● **WHAT YOU ARE ASKED TO DO**: The answer is to be an exact copy of the lines below running from the line with "IC3 pin RST: VDD -> 0V" down to the line with "SW1: button (DC_IN, VBUS)", both ends included, and nothing more.

[Version difference data]
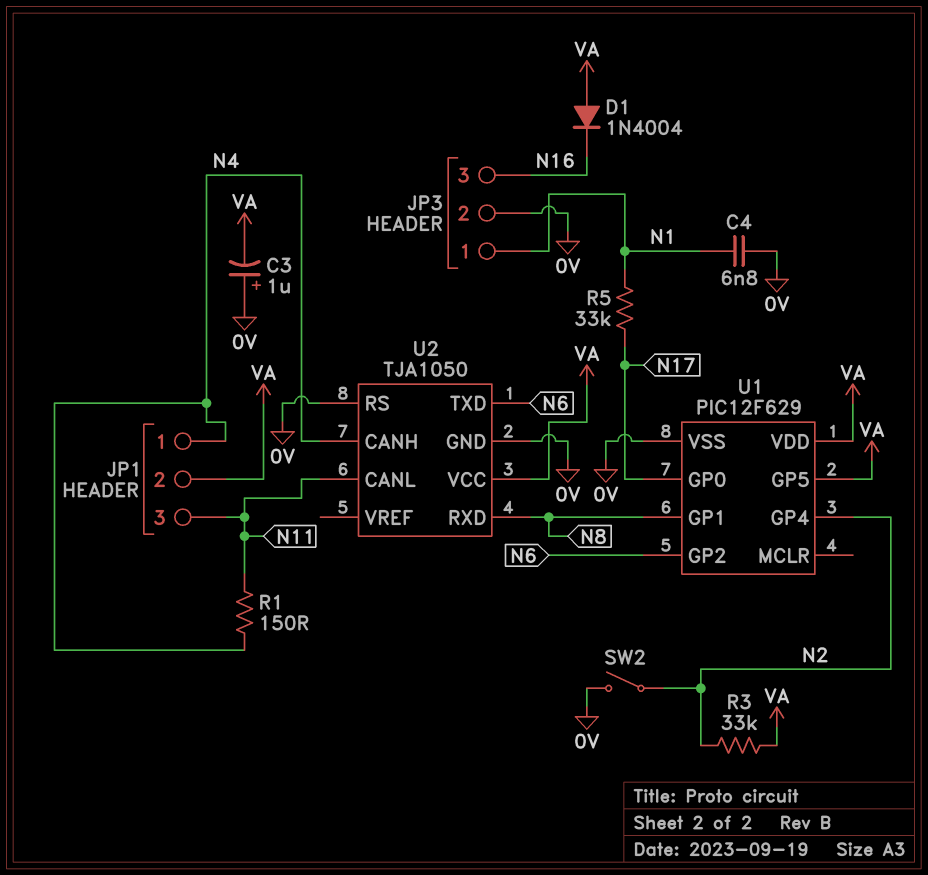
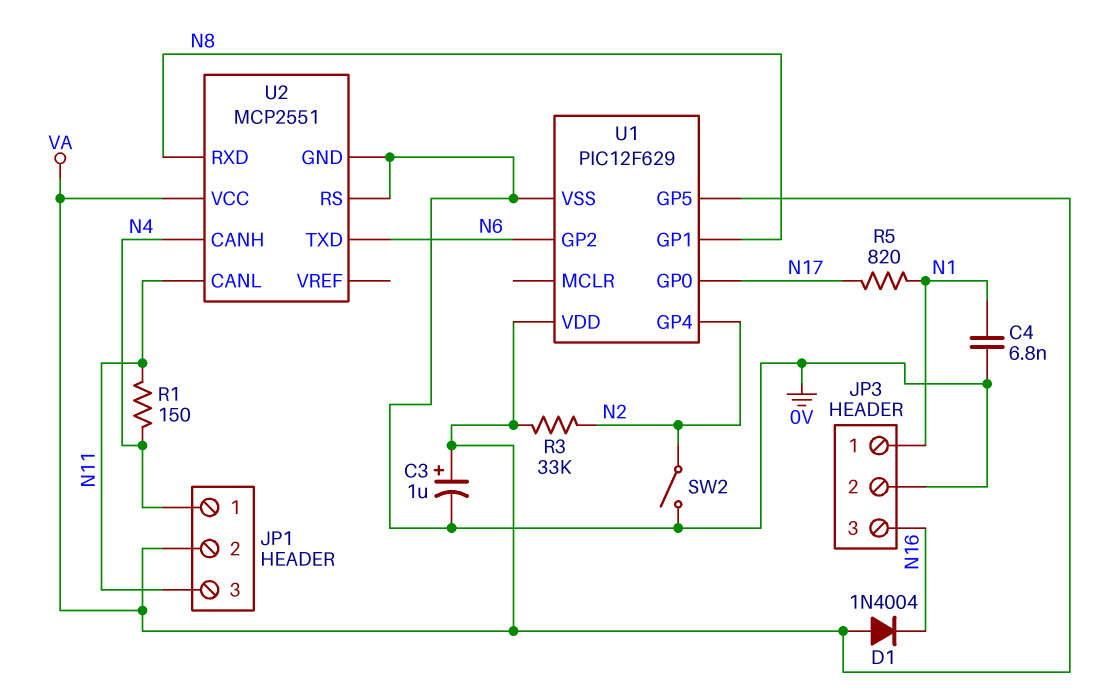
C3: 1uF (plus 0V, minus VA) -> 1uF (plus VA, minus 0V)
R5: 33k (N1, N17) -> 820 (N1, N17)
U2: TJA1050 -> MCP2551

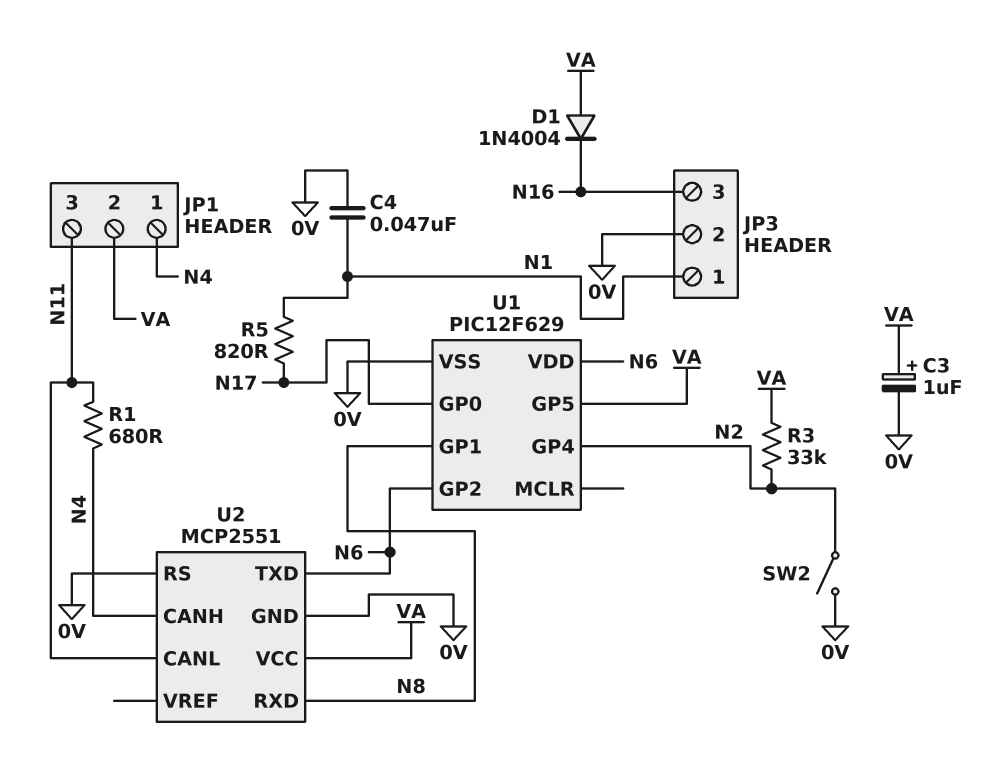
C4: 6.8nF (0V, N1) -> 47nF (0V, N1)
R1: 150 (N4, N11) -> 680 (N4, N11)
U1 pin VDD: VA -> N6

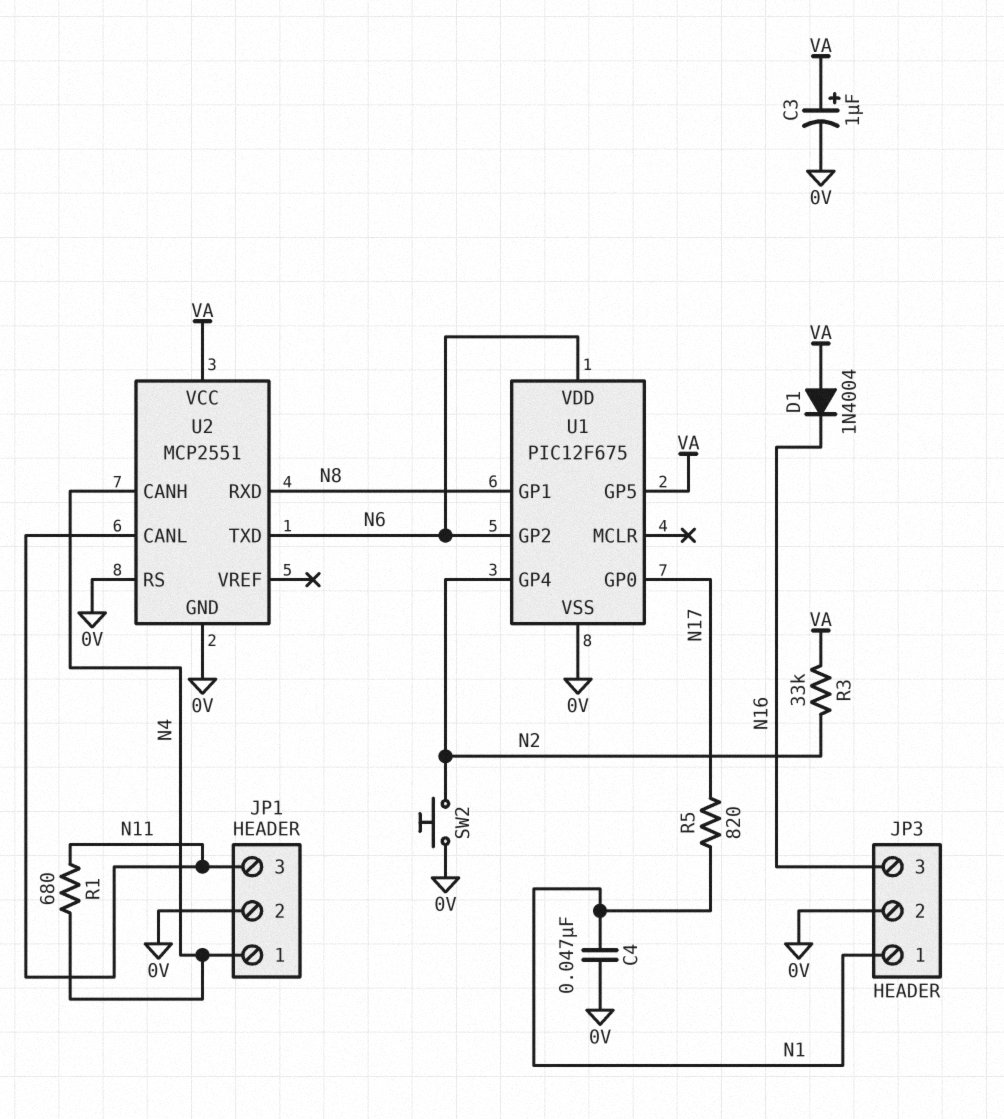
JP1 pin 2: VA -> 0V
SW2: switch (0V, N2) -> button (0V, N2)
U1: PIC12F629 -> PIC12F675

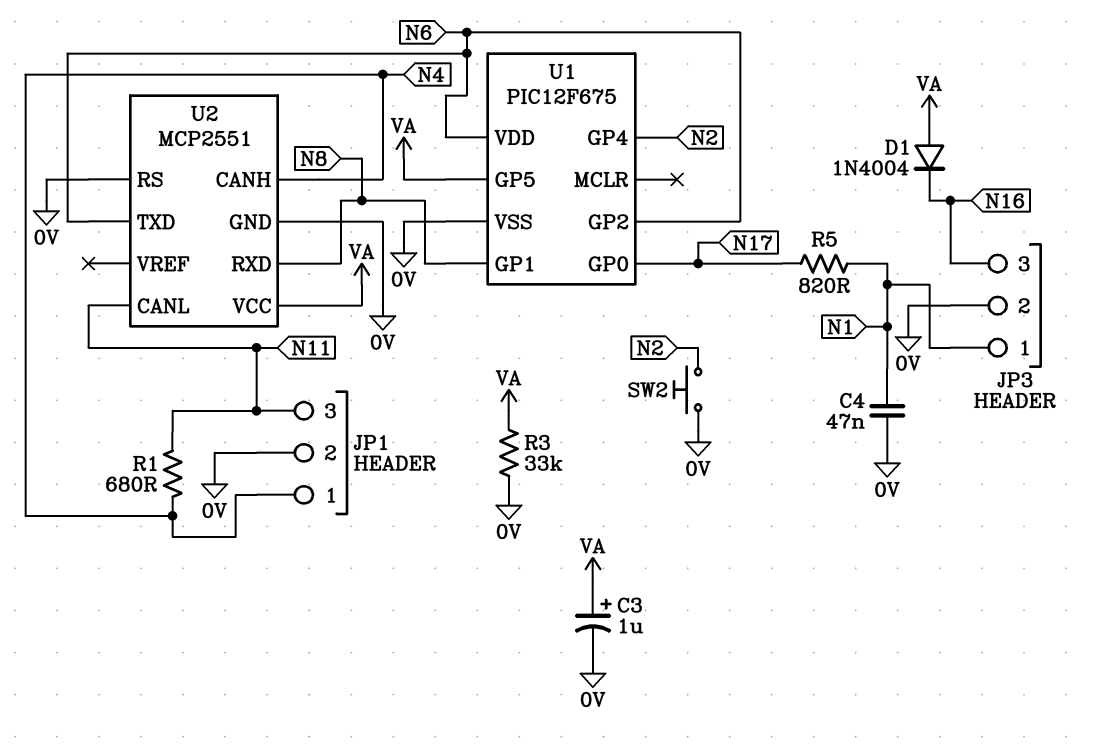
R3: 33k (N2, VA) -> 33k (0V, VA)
---
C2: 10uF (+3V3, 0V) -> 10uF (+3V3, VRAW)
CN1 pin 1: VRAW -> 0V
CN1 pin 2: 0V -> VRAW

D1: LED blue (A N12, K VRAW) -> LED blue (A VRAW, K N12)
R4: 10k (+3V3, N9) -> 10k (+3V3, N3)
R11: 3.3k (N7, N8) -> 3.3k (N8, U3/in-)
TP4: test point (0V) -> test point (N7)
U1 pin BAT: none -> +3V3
==
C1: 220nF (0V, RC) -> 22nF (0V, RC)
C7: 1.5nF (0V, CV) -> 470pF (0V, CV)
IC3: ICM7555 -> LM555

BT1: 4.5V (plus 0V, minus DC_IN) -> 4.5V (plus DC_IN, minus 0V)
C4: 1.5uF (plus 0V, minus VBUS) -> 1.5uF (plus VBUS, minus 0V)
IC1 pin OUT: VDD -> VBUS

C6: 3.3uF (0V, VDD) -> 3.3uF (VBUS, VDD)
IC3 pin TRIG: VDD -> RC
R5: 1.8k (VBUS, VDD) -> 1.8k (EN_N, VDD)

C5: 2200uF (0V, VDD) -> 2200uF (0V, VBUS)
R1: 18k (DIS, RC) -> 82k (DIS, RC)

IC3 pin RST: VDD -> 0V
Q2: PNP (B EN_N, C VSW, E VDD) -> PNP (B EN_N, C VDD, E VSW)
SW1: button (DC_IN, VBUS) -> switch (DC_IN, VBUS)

● **RESPONSE AREA**:
IC3 pin RST: VDD -> 0V
Q2: PNP (B EN_N, C VSW, E VDD) -> PNP (B EN_N, C VDD, E VSW)
SW1: button (DC_IN, VBUS) -> switch (DC_IN, VBUS)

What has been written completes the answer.